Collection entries
___

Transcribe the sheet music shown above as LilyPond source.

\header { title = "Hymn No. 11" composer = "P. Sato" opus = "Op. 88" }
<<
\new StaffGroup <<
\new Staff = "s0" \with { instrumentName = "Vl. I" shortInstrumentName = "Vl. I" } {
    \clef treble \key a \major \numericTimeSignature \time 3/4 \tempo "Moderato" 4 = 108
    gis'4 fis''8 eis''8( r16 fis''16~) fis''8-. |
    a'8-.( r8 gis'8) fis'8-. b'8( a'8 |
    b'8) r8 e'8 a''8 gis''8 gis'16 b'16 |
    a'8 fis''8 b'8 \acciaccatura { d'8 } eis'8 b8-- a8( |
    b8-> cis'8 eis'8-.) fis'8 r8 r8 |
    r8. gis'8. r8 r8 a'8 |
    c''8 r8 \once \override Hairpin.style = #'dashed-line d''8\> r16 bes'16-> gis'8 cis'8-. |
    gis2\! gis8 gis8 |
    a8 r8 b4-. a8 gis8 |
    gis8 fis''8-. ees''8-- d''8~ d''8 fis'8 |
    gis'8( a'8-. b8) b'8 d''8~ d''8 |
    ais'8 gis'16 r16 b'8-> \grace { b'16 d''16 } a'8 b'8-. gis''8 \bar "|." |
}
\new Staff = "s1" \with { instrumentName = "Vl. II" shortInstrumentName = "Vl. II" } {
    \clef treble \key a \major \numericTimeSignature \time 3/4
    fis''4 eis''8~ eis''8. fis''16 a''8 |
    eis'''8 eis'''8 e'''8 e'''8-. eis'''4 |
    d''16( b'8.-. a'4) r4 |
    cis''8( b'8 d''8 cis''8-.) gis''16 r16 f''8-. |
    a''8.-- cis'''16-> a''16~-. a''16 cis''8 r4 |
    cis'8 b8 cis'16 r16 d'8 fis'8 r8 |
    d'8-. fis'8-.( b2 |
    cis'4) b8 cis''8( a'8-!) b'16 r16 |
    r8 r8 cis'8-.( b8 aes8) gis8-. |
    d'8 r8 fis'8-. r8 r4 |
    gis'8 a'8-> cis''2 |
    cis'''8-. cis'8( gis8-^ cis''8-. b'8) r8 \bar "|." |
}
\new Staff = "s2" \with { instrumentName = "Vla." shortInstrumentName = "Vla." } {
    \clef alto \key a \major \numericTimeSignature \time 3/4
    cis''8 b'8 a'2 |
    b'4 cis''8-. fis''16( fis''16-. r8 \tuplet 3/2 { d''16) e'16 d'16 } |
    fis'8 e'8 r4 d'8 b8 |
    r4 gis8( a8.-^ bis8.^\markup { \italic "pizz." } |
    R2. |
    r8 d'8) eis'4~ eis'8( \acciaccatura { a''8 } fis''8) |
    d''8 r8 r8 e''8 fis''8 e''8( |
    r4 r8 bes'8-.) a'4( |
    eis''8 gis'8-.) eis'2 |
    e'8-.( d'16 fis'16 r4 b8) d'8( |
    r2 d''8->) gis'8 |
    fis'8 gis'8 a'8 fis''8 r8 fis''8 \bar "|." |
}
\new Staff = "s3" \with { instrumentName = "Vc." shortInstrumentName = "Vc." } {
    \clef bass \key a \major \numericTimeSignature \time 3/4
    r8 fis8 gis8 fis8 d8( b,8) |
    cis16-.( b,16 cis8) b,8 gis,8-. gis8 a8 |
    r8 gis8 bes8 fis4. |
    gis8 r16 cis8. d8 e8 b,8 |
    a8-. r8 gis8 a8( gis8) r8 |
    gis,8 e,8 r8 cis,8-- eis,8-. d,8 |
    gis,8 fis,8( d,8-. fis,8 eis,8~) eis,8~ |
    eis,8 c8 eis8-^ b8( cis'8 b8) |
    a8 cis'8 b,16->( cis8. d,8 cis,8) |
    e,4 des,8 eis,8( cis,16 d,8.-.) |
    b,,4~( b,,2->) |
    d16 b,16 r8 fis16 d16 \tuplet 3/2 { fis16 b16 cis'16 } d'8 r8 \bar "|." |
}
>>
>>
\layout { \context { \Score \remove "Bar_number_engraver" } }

___

Required task :: Select each line of the listing above that contains the string "with", matching case exactly.

Exercise response ::
\new Staff = "s0" \with { instrumentName = "Vl. I" shortInstrumentName = "Vl. I" } {
\new Staff = "s1" \with { instrumentName = "Vl. II" shortInstrumentName = "Vl. II" } {
\new Staff = "s2" \with { instrumentName = "Vla." shortInstrumentName = "Vla." } {
\new Staff = "s3" \with { instrumentName = "Vc." shortInstrumentName = "Vc." } {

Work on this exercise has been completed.